### EXERCISE DESCRIPTION
In the listing below, a line holding "U9: NOT 74HC14" and a line holding "R7: 1.5k (5V, SIG11) -> 1.5k (SIG11, SIG15)" mark the range. Retype both exactly, with all lines between them.

### EXTRACTED INFORMATION

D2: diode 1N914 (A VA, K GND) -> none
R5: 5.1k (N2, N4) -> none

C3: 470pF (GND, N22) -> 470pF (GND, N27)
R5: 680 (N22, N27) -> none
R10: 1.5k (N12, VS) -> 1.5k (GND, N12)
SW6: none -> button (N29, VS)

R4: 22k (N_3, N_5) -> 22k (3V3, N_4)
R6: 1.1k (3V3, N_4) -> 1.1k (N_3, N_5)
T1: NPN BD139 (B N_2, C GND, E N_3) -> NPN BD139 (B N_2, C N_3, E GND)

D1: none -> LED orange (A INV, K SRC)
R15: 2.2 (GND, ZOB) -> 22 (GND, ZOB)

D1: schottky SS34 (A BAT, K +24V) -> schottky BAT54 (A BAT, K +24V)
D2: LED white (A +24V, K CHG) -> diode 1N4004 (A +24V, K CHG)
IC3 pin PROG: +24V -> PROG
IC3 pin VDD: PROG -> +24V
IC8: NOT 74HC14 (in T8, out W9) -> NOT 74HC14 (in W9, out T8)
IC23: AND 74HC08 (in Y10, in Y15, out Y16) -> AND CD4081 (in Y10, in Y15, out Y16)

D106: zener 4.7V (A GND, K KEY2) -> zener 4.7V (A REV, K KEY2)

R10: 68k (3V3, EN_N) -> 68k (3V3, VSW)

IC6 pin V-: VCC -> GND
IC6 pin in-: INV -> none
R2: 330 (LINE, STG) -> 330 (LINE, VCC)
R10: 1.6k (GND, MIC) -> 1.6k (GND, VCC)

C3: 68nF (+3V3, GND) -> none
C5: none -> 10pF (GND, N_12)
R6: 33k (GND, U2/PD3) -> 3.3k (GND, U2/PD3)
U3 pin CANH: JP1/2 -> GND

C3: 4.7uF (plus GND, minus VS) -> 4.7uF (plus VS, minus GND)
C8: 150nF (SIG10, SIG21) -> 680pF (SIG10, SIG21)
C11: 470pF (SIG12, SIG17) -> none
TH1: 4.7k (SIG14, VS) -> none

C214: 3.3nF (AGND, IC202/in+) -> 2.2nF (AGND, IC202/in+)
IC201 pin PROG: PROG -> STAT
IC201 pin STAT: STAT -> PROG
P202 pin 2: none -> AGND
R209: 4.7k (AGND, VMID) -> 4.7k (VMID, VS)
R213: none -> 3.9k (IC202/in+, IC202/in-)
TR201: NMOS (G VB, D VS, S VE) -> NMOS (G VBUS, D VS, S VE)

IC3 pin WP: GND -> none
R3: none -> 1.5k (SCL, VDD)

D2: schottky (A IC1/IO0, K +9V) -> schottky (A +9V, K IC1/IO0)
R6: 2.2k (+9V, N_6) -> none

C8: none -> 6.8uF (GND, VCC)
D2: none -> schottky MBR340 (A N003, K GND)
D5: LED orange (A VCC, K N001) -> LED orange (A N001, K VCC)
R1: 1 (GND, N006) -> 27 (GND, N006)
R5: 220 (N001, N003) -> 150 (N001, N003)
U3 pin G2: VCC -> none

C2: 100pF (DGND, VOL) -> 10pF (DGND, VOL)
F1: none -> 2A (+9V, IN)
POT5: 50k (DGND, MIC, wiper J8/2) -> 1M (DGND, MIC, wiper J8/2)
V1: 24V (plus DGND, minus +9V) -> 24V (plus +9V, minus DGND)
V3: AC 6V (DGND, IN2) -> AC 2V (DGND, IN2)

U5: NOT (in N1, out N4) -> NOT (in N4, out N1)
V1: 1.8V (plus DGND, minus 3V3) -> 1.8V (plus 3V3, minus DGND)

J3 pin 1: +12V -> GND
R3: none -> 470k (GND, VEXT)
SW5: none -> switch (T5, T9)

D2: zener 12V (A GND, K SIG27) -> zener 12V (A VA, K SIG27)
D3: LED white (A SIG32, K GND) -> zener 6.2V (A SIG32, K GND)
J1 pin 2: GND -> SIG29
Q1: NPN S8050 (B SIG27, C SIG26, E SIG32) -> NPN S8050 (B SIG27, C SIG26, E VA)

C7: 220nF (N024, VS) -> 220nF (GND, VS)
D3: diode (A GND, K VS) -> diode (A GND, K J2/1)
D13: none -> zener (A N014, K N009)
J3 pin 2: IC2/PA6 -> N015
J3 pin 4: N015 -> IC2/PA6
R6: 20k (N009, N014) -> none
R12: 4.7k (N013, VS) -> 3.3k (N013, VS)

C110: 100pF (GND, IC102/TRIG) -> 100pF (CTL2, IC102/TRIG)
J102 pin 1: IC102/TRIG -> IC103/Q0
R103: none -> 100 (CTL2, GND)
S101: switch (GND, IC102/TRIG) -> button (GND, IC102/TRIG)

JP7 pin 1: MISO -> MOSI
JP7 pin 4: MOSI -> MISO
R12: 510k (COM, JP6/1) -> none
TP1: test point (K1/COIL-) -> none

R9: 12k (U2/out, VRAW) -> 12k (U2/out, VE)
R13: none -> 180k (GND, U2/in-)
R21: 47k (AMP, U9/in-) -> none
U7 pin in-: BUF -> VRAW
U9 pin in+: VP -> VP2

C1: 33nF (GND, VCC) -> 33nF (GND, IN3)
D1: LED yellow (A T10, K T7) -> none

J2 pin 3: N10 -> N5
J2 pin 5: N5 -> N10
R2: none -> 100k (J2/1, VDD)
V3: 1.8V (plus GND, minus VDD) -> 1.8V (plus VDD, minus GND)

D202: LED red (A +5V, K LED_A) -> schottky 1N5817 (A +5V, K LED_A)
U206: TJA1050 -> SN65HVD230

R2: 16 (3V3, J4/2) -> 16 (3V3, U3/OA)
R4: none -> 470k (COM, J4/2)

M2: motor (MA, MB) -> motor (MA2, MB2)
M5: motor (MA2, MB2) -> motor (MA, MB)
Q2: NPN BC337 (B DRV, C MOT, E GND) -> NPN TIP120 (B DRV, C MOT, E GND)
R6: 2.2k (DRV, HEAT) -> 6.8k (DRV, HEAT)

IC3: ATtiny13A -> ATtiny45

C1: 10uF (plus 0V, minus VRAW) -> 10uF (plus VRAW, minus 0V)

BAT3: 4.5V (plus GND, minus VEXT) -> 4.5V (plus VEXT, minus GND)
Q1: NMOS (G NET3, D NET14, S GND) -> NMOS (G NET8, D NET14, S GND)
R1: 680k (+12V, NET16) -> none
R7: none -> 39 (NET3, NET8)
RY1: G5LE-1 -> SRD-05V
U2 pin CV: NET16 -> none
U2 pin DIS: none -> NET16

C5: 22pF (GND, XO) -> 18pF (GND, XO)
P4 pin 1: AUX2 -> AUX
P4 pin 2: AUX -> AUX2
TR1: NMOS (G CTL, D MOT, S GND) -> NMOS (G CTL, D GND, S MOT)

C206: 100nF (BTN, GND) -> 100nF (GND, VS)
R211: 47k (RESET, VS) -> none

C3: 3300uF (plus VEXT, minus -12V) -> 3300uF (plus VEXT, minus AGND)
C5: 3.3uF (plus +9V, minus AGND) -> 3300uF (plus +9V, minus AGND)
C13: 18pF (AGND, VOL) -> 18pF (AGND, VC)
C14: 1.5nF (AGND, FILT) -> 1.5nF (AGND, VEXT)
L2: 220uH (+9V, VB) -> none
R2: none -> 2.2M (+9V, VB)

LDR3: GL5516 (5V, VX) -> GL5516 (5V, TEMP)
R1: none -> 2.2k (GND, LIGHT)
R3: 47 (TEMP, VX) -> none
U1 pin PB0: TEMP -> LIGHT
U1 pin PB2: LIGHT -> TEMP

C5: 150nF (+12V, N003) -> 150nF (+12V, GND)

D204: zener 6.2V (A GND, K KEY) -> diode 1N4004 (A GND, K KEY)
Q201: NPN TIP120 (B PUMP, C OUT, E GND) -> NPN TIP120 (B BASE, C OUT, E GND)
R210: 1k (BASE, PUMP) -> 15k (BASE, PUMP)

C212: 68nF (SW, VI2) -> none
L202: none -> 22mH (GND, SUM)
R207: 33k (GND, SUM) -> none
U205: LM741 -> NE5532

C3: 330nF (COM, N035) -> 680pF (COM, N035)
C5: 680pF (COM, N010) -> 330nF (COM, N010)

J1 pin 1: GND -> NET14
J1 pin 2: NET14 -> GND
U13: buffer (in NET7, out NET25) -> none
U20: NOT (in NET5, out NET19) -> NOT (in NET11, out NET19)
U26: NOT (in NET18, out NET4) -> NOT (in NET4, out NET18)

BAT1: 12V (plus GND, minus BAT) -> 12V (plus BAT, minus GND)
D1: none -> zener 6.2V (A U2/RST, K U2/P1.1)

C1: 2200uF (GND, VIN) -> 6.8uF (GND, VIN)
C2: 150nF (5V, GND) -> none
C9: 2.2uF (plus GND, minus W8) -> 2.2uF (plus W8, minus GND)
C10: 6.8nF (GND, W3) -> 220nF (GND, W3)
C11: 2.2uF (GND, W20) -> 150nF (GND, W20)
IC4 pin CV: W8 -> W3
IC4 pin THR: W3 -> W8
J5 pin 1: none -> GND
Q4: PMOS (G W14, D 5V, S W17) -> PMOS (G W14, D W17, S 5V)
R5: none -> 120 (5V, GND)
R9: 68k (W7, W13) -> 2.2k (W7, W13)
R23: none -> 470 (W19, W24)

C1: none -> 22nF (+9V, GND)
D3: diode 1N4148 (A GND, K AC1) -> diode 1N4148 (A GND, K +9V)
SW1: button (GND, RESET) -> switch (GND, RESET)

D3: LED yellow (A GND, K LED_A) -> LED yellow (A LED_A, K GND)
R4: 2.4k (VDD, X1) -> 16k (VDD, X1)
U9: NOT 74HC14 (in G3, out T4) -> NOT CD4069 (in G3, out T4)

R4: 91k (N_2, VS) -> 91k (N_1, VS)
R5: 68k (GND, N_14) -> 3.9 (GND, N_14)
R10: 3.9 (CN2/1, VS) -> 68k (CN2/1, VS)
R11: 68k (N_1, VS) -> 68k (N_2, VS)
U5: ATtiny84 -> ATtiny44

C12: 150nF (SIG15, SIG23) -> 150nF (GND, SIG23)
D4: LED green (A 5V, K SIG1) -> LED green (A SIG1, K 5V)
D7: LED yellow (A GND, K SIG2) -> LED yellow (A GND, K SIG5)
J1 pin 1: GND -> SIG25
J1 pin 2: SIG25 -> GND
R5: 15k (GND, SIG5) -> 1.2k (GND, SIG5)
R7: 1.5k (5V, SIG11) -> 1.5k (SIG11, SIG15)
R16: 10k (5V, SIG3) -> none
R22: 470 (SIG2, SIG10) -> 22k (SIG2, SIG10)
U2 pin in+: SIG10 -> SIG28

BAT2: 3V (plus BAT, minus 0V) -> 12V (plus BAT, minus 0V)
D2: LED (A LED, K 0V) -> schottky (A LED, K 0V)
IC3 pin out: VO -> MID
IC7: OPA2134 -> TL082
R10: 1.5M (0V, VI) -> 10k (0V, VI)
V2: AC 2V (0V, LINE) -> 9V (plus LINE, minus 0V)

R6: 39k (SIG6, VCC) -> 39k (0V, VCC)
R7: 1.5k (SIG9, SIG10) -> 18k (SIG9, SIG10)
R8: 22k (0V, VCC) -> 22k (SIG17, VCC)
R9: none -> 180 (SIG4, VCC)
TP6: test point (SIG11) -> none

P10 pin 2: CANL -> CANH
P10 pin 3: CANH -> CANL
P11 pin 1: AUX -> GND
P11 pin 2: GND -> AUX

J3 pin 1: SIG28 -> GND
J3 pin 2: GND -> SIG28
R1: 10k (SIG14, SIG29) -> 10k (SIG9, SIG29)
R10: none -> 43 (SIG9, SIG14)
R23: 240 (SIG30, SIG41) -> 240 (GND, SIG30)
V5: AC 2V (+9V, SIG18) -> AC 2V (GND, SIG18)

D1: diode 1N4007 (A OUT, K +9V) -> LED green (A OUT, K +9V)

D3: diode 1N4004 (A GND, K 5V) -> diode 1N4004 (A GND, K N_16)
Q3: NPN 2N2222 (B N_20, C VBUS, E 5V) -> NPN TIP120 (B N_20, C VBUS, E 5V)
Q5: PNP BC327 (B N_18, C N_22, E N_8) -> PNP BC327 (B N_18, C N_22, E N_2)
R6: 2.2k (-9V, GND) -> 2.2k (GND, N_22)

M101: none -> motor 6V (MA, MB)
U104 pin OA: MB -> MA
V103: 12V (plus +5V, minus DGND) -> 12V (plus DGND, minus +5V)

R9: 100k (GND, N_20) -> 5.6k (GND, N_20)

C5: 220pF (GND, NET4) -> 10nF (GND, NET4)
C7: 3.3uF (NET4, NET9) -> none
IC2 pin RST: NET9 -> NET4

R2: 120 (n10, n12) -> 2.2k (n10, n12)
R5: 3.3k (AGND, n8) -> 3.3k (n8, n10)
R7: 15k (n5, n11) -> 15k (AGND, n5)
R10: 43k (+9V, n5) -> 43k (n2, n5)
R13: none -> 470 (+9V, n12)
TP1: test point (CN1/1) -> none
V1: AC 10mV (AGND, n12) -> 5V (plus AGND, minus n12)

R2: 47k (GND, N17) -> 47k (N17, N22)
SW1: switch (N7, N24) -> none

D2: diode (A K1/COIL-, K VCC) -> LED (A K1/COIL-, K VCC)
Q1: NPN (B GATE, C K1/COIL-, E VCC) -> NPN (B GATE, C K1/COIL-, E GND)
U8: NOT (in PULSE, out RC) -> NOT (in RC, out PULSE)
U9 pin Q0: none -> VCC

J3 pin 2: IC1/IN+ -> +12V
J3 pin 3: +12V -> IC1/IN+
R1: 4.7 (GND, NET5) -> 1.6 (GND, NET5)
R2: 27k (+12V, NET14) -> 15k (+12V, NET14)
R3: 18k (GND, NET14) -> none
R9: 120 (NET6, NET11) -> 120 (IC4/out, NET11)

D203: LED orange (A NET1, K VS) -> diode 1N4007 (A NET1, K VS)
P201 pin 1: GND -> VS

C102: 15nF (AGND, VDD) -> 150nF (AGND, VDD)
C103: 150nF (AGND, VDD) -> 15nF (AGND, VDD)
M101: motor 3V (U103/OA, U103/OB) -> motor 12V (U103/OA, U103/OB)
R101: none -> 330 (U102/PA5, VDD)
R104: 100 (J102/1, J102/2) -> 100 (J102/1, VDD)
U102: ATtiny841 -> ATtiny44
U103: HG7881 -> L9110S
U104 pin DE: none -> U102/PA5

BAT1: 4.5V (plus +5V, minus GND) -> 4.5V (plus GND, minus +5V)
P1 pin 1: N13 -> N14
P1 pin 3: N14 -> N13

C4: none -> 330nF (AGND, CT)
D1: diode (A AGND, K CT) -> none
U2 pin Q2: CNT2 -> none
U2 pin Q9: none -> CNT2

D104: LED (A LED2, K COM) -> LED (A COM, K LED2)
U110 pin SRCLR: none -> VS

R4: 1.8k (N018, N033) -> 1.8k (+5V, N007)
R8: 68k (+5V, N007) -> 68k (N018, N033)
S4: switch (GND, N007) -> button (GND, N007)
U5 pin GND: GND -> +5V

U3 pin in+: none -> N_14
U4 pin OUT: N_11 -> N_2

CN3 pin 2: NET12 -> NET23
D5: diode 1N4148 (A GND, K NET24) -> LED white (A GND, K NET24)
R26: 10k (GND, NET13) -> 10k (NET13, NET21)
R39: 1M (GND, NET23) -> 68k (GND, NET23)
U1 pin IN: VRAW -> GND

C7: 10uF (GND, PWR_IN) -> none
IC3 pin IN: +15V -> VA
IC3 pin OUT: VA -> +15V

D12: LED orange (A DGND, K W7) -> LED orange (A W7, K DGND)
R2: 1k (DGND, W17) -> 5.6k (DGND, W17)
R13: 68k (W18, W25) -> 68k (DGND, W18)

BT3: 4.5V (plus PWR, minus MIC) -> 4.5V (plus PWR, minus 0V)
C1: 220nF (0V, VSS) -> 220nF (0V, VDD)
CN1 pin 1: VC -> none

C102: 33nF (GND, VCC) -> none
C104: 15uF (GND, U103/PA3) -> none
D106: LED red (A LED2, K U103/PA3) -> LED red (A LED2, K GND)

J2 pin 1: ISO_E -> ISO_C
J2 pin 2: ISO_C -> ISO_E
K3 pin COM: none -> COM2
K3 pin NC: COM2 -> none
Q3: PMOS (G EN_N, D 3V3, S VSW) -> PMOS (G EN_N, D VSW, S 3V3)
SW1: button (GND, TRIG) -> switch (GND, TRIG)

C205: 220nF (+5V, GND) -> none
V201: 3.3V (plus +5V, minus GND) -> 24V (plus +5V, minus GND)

### OUTPUT BELOW
U9: NOT 74HC14 (in G3, out T4) -> NOT CD4069 (in G3, out T4)

R4: 91k (N_2, VS) -> 91k (N_1, VS)
R5: 68k (GND, N_14) -> 3.9 (GND, N_14)
R10: 3.9 (CN2/1, VS) -> 68k (CN2/1, VS)
R11: 68k (N_1, VS) -> 68k (N_2, VS)
U5: ATtiny84 -> ATtiny44

C12: 150nF (SIG15, SIG23) -> 150nF (GND, SIG23)
D4: LED green (A 5V, K SIG1) -> LED green (A SIG1, K 5V)
D7: LED yellow (A GND, K SIG2) -> LED yellow (A GND, K SIG5)
J1 pin 1: GND -> SIG25
J1 pin 2: SIG25 -> GND
R5: 15k (GND, SIG5) -> 1.2k (GND, SIG5)
R7: 1.5k (5V, SIG11) -> 1.5k (SIG11, SIG15)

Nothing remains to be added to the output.